## Required task:
Rename "pink rectangle" to "red rectangle" in the rows from the first line through the line with "purple pentagon: moved 11", leaving everything else unchanged. Leave the pictures out of your answer.

Collection entries
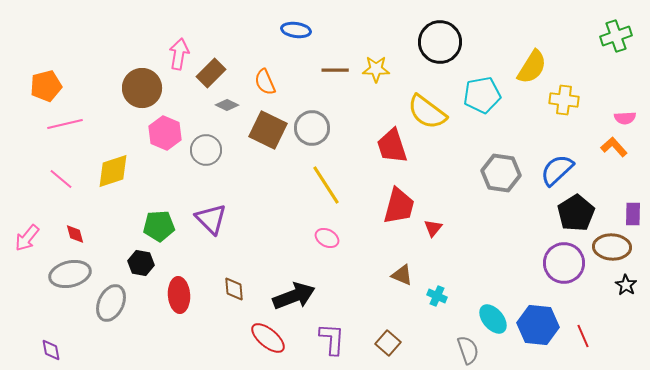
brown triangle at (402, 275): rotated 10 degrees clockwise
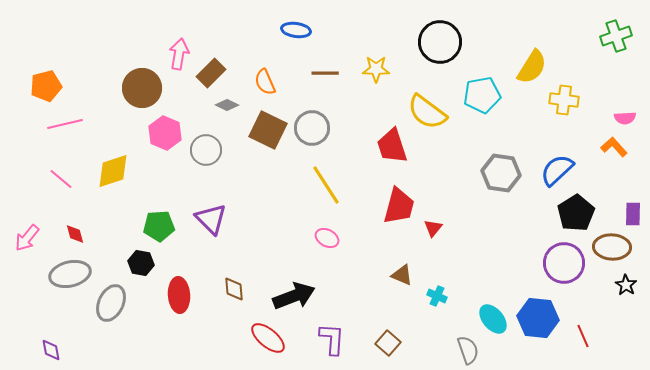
brown line at (335, 70): moved 10 px left, 3 px down
blue hexagon at (538, 325): moved 7 px up
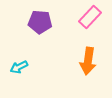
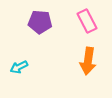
pink rectangle: moved 3 px left, 4 px down; rotated 70 degrees counterclockwise
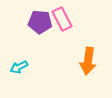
pink rectangle: moved 25 px left, 2 px up
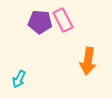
pink rectangle: moved 1 px right, 1 px down
cyan arrow: moved 12 px down; rotated 36 degrees counterclockwise
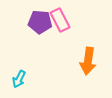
pink rectangle: moved 3 px left
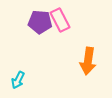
cyan arrow: moved 1 px left, 1 px down
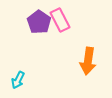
purple pentagon: moved 1 px left; rotated 30 degrees clockwise
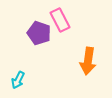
purple pentagon: moved 11 px down; rotated 15 degrees counterclockwise
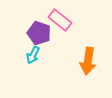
pink rectangle: rotated 25 degrees counterclockwise
cyan arrow: moved 15 px right, 25 px up
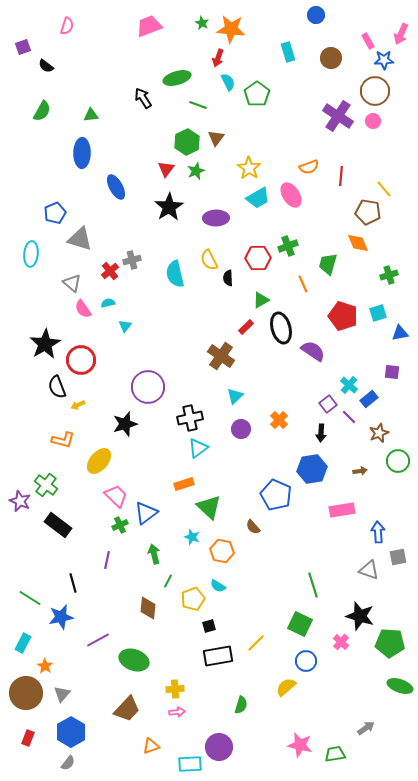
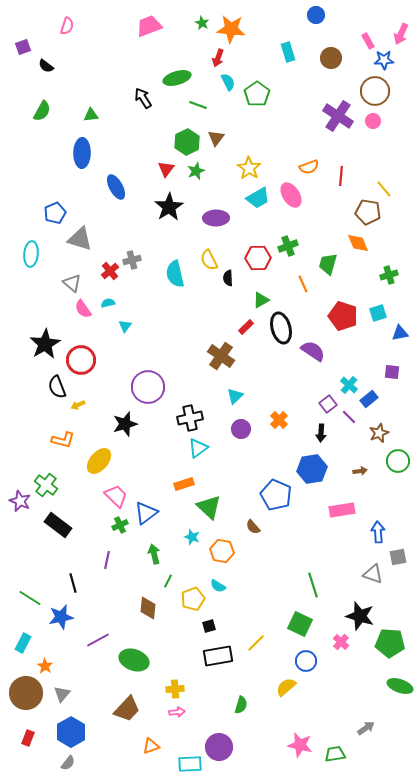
gray triangle at (369, 570): moved 4 px right, 4 px down
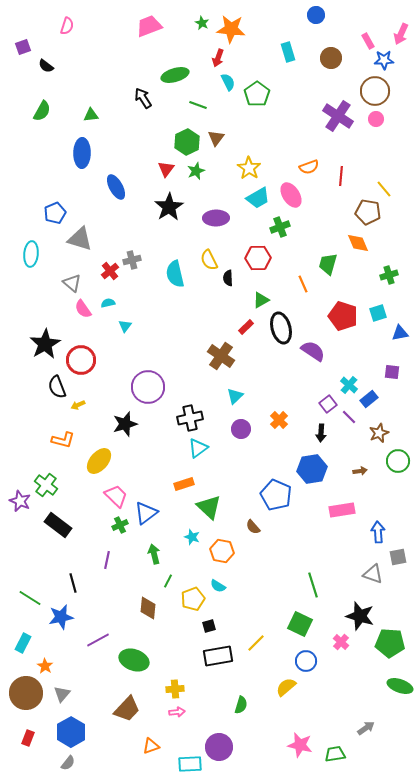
green ellipse at (177, 78): moved 2 px left, 3 px up
pink circle at (373, 121): moved 3 px right, 2 px up
green cross at (288, 246): moved 8 px left, 19 px up
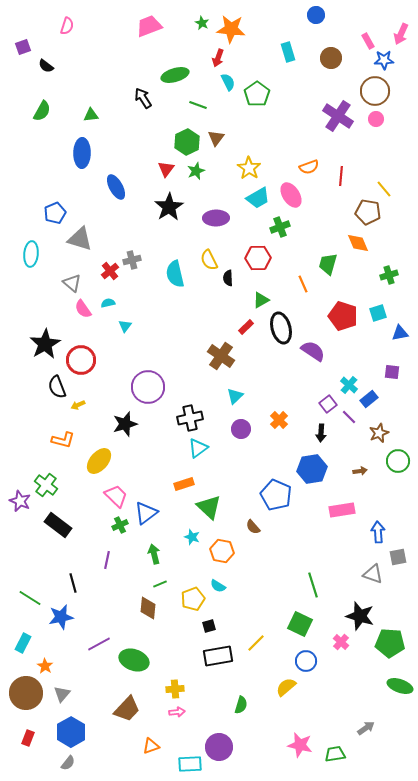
green line at (168, 581): moved 8 px left, 3 px down; rotated 40 degrees clockwise
purple line at (98, 640): moved 1 px right, 4 px down
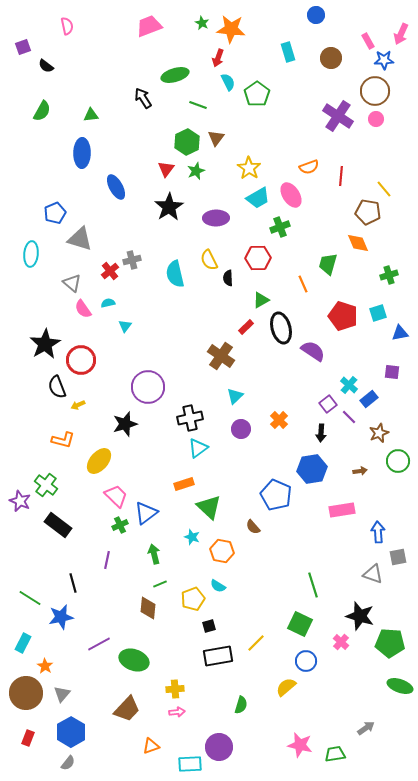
pink semicircle at (67, 26): rotated 30 degrees counterclockwise
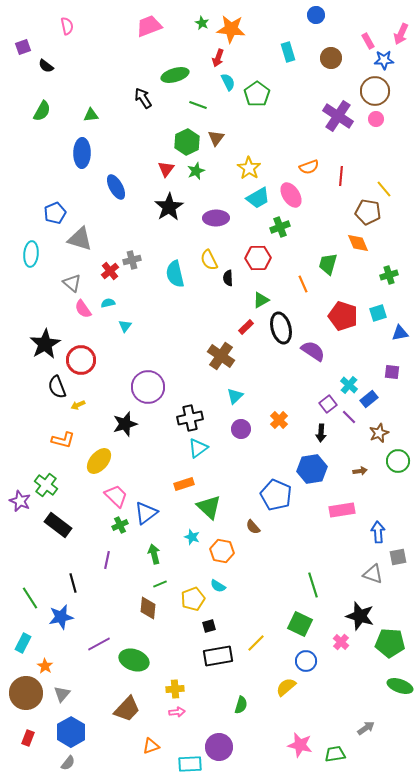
green line at (30, 598): rotated 25 degrees clockwise
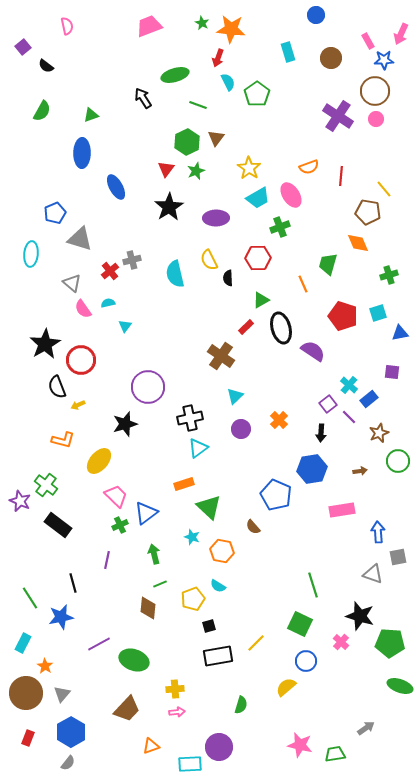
purple square at (23, 47): rotated 21 degrees counterclockwise
green triangle at (91, 115): rotated 14 degrees counterclockwise
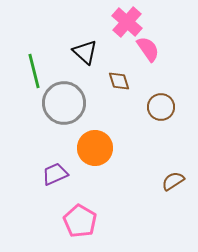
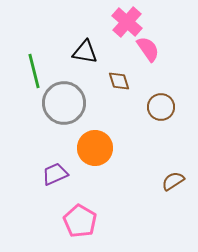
black triangle: rotated 32 degrees counterclockwise
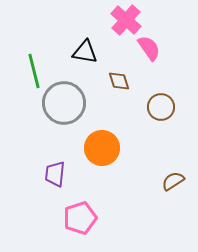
pink cross: moved 1 px left, 2 px up
pink semicircle: moved 1 px right, 1 px up
orange circle: moved 7 px right
purple trapezoid: rotated 60 degrees counterclockwise
pink pentagon: moved 3 px up; rotated 24 degrees clockwise
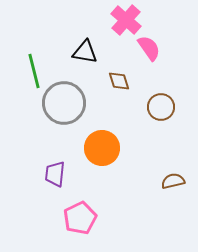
brown semicircle: rotated 20 degrees clockwise
pink pentagon: rotated 8 degrees counterclockwise
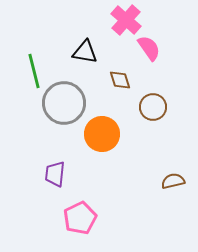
brown diamond: moved 1 px right, 1 px up
brown circle: moved 8 px left
orange circle: moved 14 px up
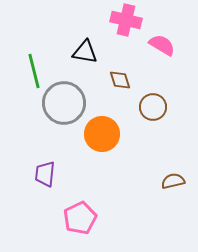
pink cross: rotated 28 degrees counterclockwise
pink semicircle: moved 13 px right, 3 px up; rotated 24 degrees counterclockwise
purple trapezoid: moved 10 px left
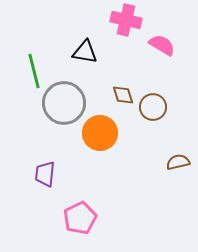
brown diamond: moved 3 px right, 15 px down
orange circle: moved 2 px left, 1 px up
brown semicircle: moved 5 px right, 19 px up
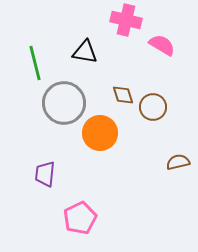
green line: moved 1 px right, 8 px up
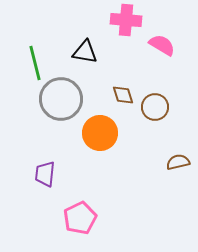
pink cross: rotated 8 degrees counterclockwise
gray circle: moved 3 px left, 4 px up
brown circle: moved 2 px right
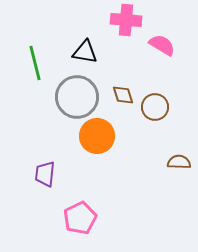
gray circle: moved 16 px right, 2 px up
orange circle: moved 3 px left, 3 px down
brown semicircle: moved 1 px right; rotated 15 degrees clockwise
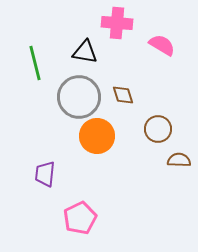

## Answer to the exercise:
brown triangle at (402, 275): rotated 10 degrees clockwise
brown line at (335, 70): moved 10 px left, 3 px down
blue hexagon at (538, 325): moved 7 px up
red rectangle: moved 3 px left, 4 px down; rotated 70 degrees counterclockwise
red rectangle: moved 25 px left, 2 px up
red rectangle: moved 1 px right, 1 px down
cyan arrow: moved 12 px down; rotated 36 degrees counterclockwise
red rectangle: moved 3 px left
cyan arrow: moved 1 px left, 1 px down
purple pentagon: moved 1 px left; rotated 30 degrees clockwise
purple pentagon: moved 11 px down; rotated 15 degrees counterclockwise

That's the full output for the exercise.